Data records
----------

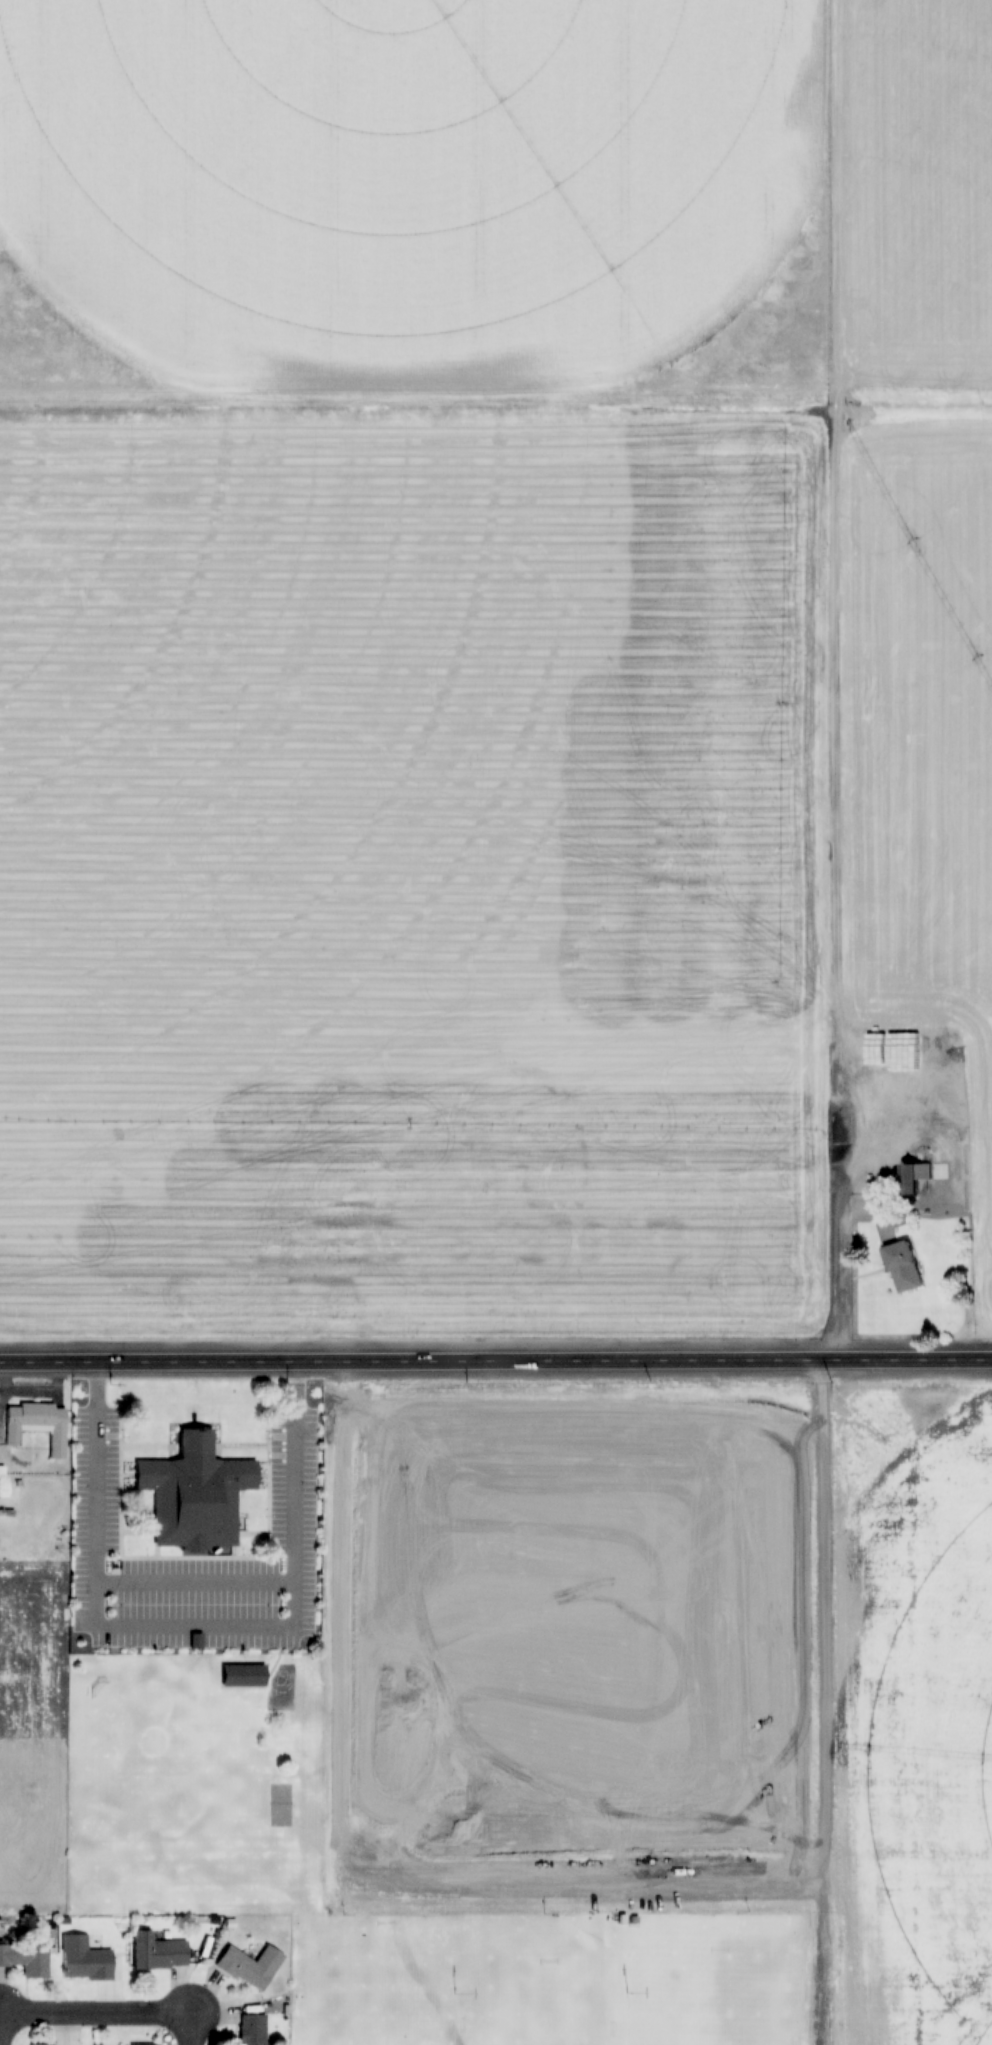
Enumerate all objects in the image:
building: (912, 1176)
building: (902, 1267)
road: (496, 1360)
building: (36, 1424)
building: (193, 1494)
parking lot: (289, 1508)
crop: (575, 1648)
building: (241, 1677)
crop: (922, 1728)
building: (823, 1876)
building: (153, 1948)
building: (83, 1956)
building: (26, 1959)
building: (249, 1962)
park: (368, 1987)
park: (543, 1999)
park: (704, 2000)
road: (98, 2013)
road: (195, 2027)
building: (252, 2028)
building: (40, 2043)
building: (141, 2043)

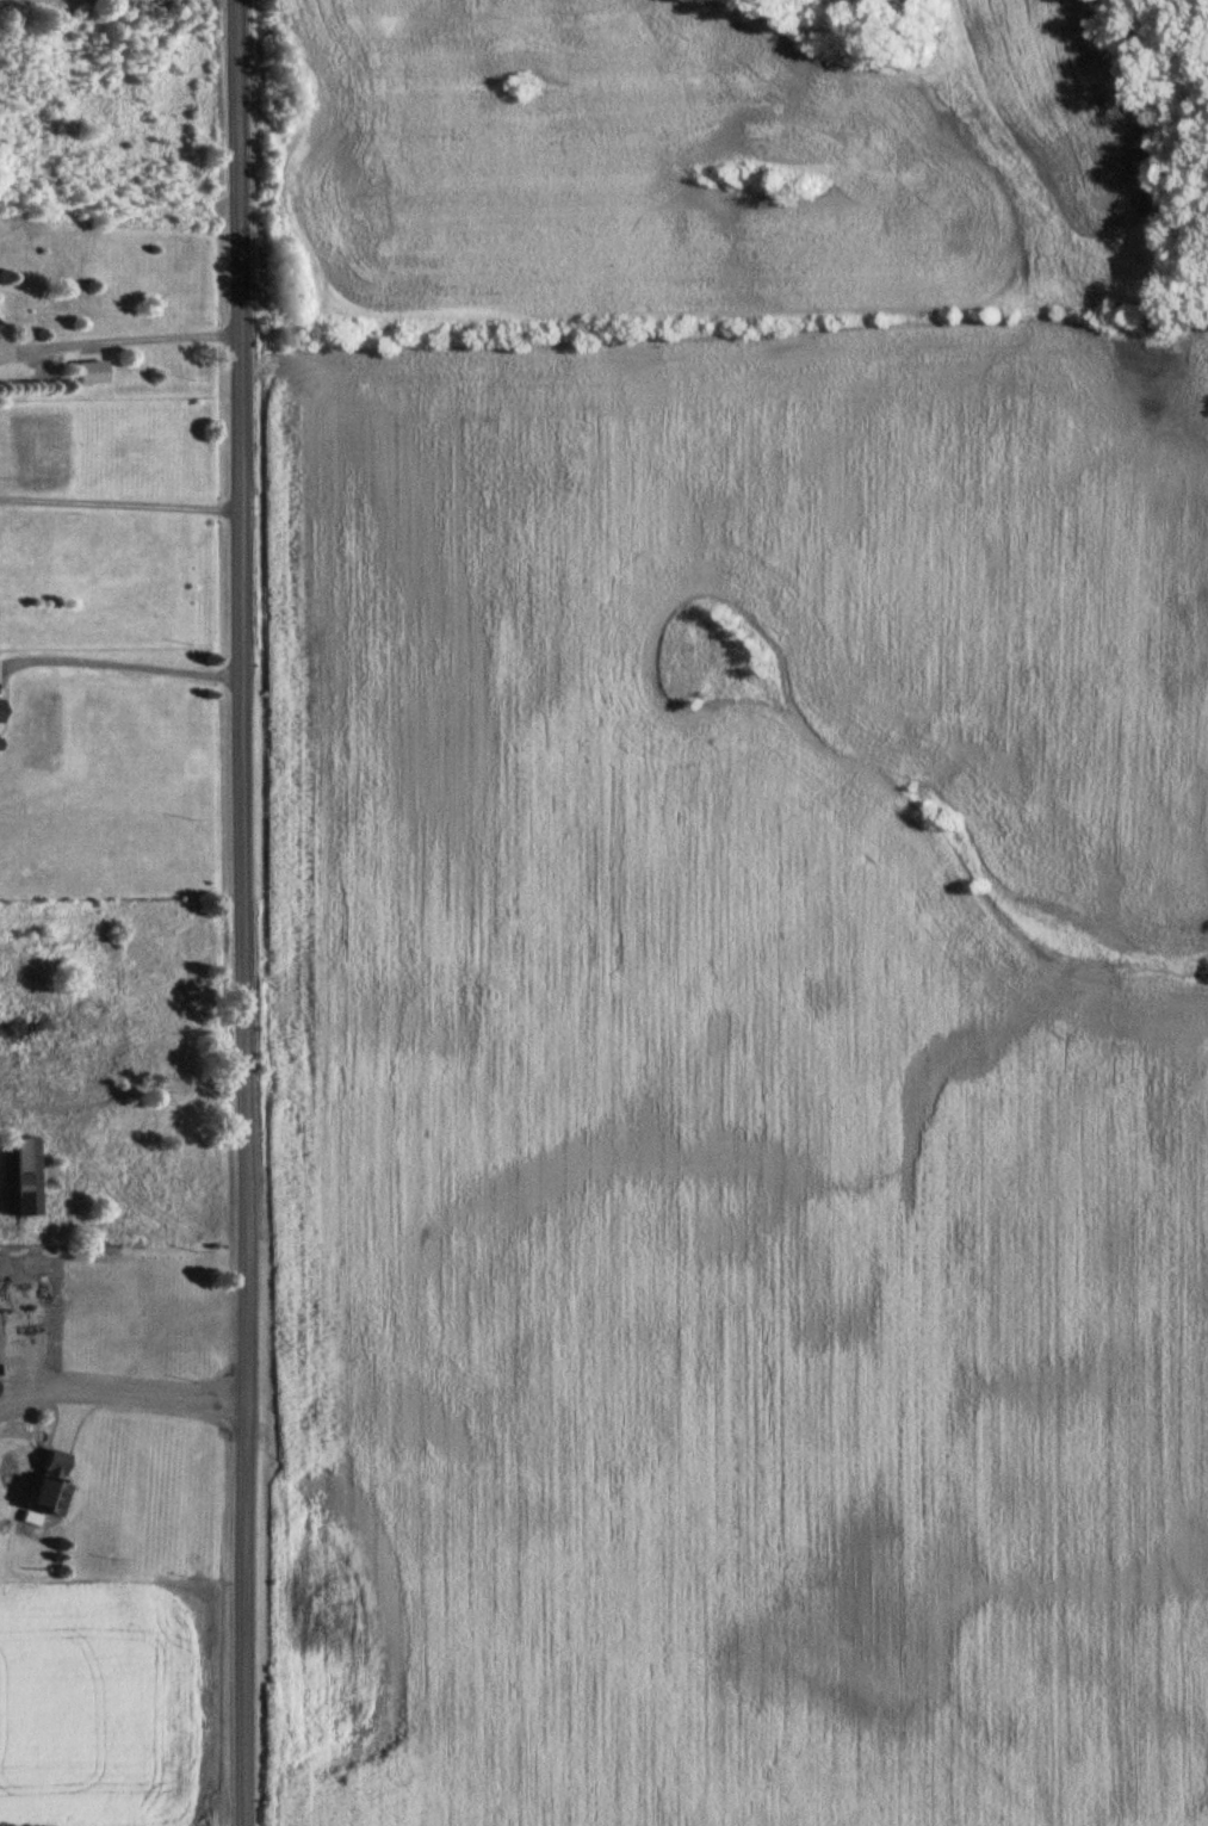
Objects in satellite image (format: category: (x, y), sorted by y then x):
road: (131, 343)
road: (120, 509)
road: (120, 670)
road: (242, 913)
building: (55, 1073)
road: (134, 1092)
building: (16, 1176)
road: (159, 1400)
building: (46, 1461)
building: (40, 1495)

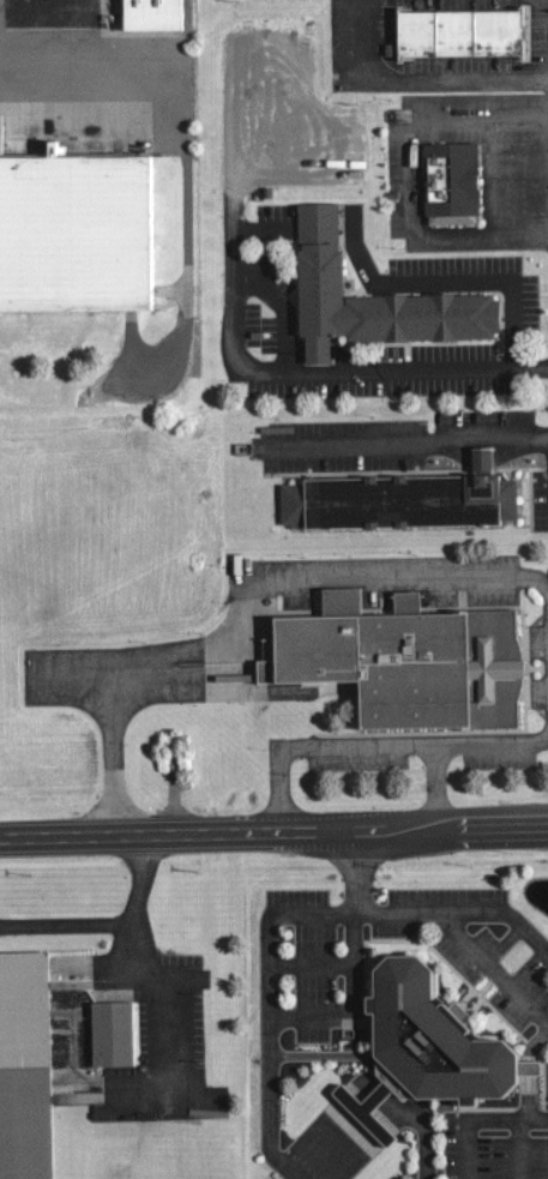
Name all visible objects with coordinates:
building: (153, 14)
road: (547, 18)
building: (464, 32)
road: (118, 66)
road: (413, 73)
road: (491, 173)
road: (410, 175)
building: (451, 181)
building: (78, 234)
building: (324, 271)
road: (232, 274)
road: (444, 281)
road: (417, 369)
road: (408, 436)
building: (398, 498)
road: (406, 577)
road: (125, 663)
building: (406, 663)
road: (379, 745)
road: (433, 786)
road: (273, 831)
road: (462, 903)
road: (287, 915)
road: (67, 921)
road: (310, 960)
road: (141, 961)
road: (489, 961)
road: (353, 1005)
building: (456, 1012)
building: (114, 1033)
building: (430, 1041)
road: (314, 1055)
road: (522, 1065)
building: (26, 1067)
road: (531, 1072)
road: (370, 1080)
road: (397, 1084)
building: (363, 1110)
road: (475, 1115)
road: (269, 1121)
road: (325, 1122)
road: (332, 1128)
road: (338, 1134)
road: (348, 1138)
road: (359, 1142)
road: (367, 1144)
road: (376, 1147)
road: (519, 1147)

----------

Request:
Report only the number of lines above that contain "image".

Solution:
2